Records drawn from a dataset

=-=-=-=-=

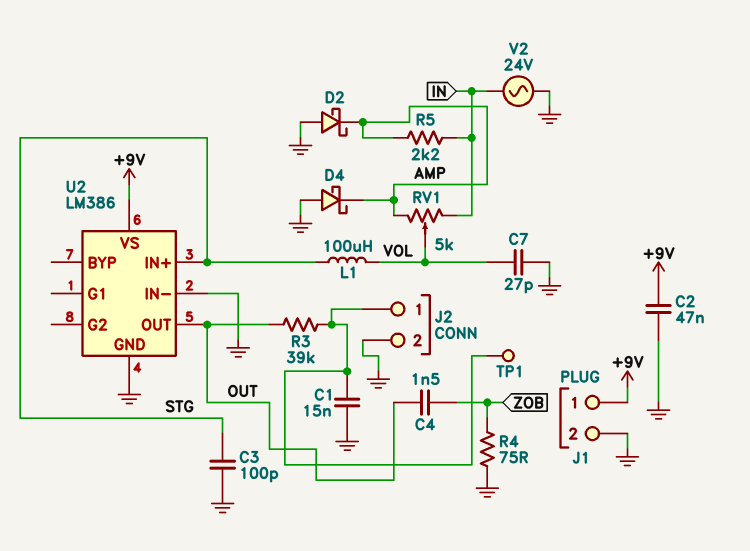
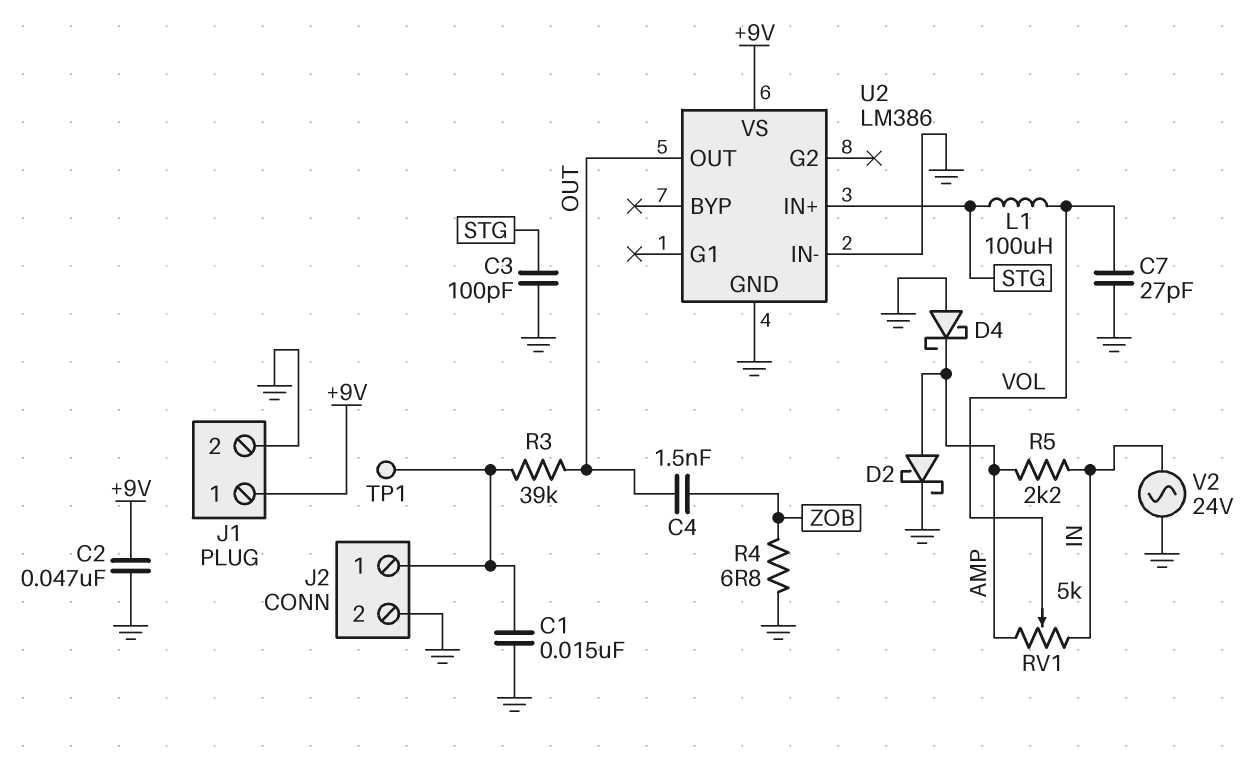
D2: schottky (A GND, K AMP) -> schottky (A AMP, K GND)
R4: 75 (GND, ZOB) -> 6.8 (GND, ZOB)

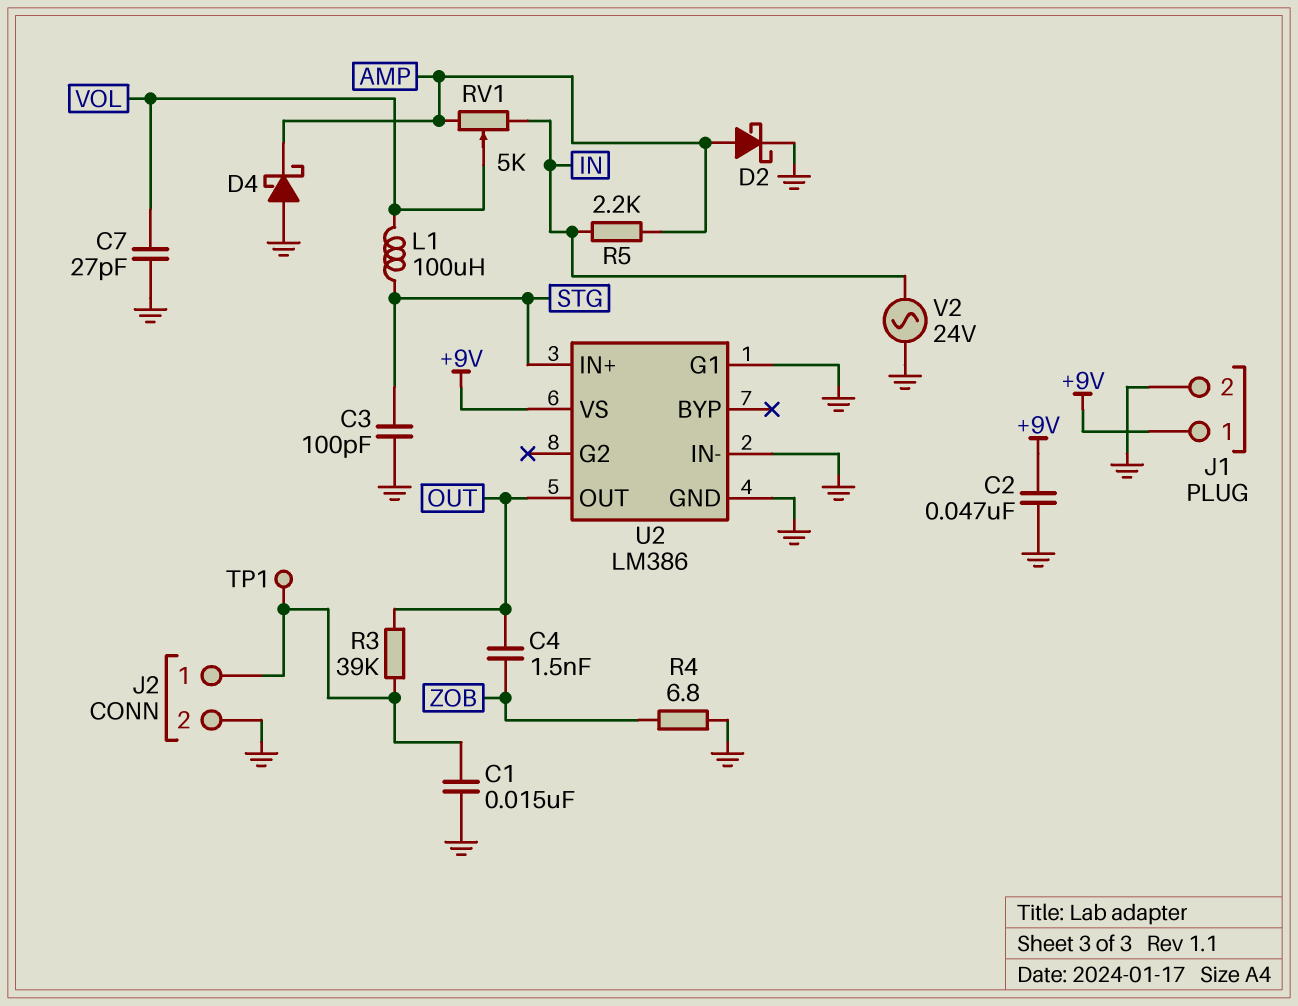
U2 pin G1: none -> GND

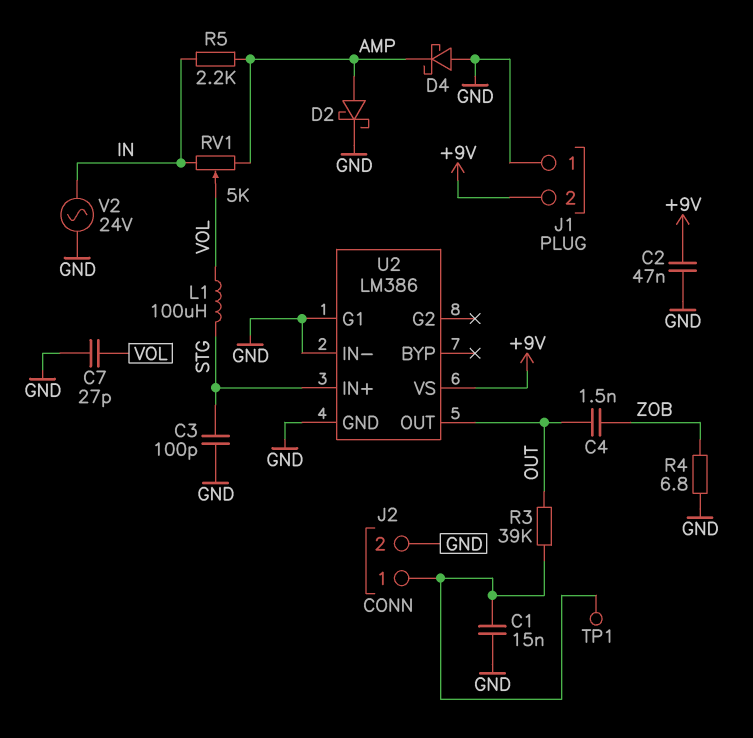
J1 pin 1: +9V -> GND
J1 pin 2: GND -> +9V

=-=-=-=-=

Exercise brief
Without copying any picture, repeat all of the entries exactly.

Answer for the task
D2: schottky (A GND, K AMP) -> schottky (A AMP, K GND)
R4: 75 (GND, ZOB) -> 6.8 (GND, ZOB)

U2 pin G1: none -> GND

J1 pin 1: +9V -> GND
J1 pin 2: GND -> +9V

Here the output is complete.